─── RECORD EXCERPTS
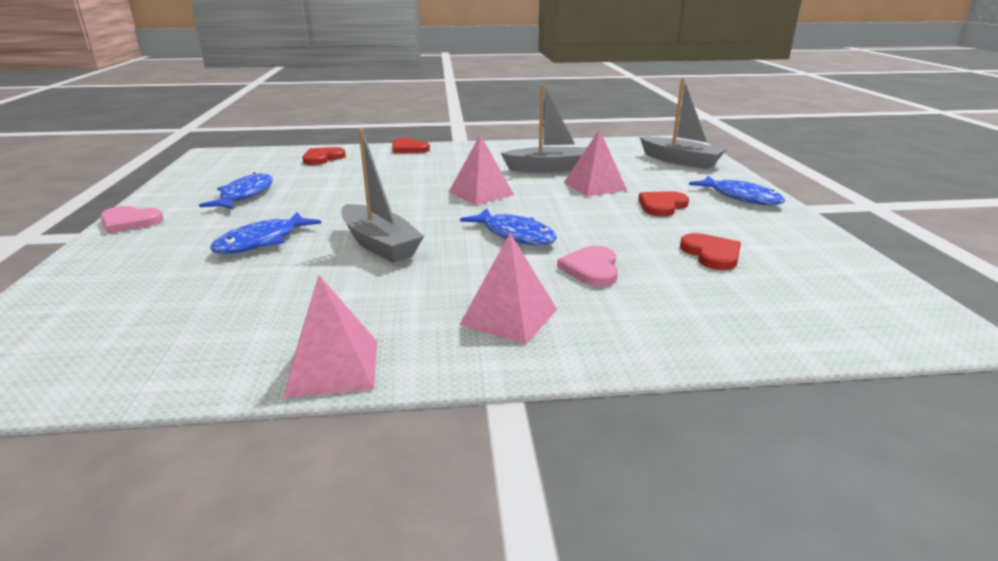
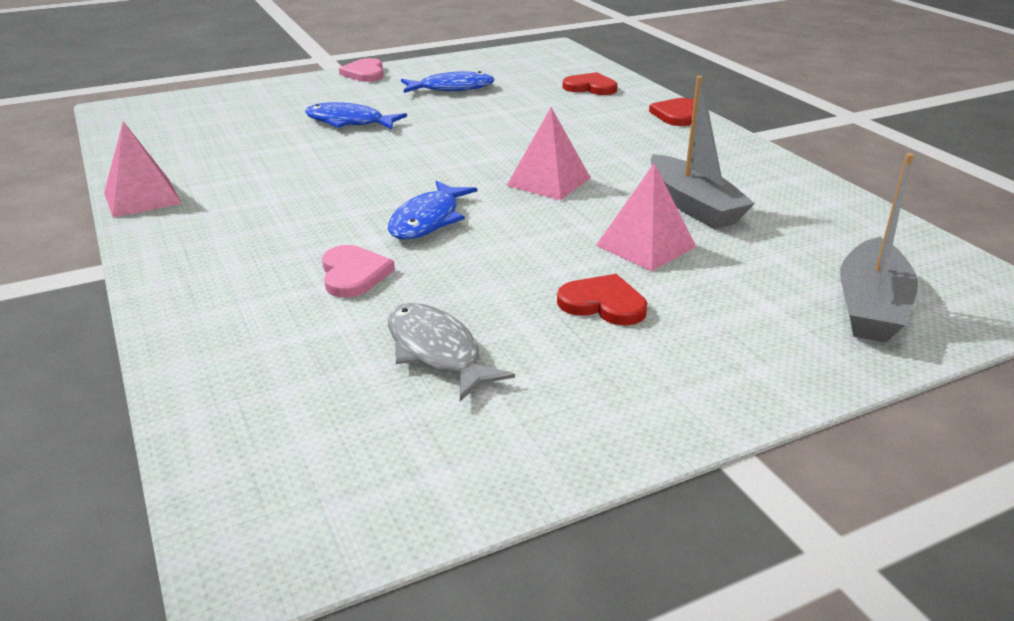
camera: 70 degrees right, 5 degrees up
(379, 244) = (366, 165): grey boat -> none
(509, 317) = (231, 247): pink pyramid -> none
(591, 269) = (353, 274): pink heart -> pink heart turned 90 degrees clockwise
(711, 254) = (437, 352): red heart -> grey fish
(740, 197) = (712, 375): blue fish -> none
──────
== WHAT IS BEING ASKED ==
Above are the records; transcribe them exactly without the pictures.

== ANSWER TO THIS TASK ==
camera: 70 degrees right, 5 degrees up
(379, 244) = (366, 165): grey boat -> none
(509, 317) = (231, 247): pink pyramid -> none
(591, 269) = (353, 274): pink heart -> pink heart turned 90 degrees clockwise
(711, 254) = (437, 352): red heart -> grey fish
(740, 197) = (712, 375): blue fish -> none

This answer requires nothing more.